PROVIDED ENTRIES -
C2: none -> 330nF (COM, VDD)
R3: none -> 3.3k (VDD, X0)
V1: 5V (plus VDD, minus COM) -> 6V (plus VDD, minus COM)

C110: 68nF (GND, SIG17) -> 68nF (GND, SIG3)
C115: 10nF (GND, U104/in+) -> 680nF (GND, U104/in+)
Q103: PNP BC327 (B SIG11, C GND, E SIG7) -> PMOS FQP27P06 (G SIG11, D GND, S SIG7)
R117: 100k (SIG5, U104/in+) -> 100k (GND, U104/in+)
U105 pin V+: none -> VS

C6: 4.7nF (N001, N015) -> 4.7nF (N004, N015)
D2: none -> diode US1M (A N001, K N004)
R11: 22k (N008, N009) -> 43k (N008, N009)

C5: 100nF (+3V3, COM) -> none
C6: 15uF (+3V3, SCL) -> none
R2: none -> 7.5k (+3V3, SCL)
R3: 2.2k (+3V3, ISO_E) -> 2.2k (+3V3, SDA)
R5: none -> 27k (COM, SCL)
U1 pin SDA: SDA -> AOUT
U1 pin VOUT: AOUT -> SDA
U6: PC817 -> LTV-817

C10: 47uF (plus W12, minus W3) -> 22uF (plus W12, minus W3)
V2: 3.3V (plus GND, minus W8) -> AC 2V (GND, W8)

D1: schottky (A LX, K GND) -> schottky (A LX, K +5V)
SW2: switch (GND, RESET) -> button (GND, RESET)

WORK REQUIRED -
Only those lines running from the one containing "D1: schottky (A" through the last line of the data above are to be copied, exactly, with both ends included.

TASK RESULT -
D1: schottky (A LX, K GND) -> schottky (A LX, K +5V)
SW2: switch (GND, RESET) -> button (GND, RESET)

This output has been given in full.